> _TO DO_: From the records below, copy out exactly the lines from the one containing "orange screwdriver [163,434,320,468]" to the one containing "yellow lemon [442,158,502,199]", both included. Add nothing else.

> _RECORD SET_:
⟨

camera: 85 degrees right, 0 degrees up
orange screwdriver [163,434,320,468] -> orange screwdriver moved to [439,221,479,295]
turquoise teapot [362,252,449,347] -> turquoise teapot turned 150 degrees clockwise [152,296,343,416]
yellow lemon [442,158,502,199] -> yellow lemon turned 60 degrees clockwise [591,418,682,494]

⟩
⟨

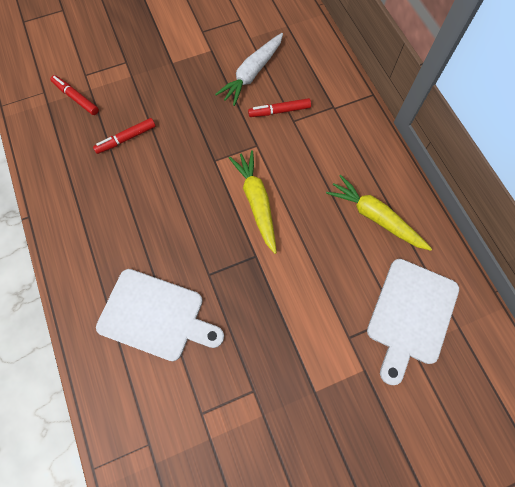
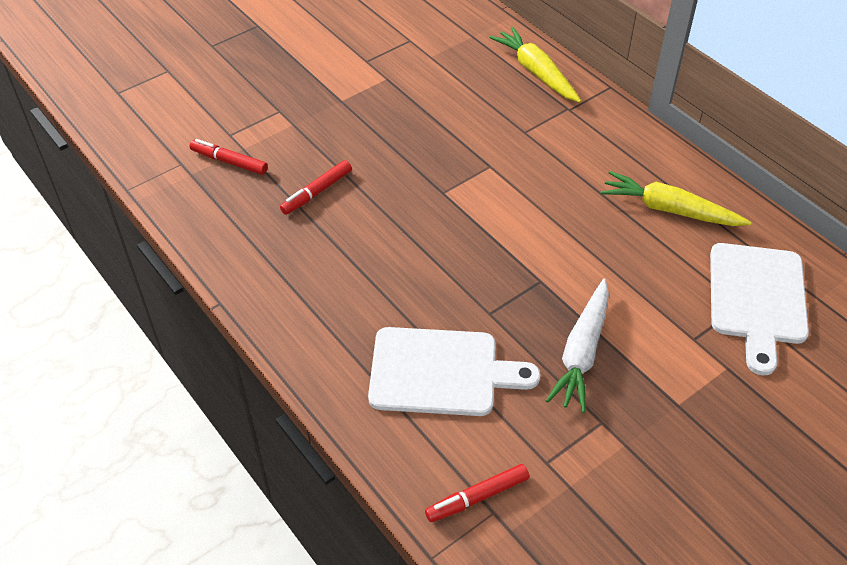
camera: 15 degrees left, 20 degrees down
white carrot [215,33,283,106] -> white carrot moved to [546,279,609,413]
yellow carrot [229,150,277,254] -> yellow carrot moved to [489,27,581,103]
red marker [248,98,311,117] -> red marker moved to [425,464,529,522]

⟩

> _SOLUTION TO THE EXERCISE_:
orange screwdriver [163,434,320,468] -> orange screwdriver moved to [439,221,479,295]
turquoise teapot [362,252,449,347] -> turquoise teapot turned 150 degrees clockwise [152,296,343,416]
yellow lemon [442,158,502,199] -> yellow lemon turned 60 degrees clockwise [591,418,682,494]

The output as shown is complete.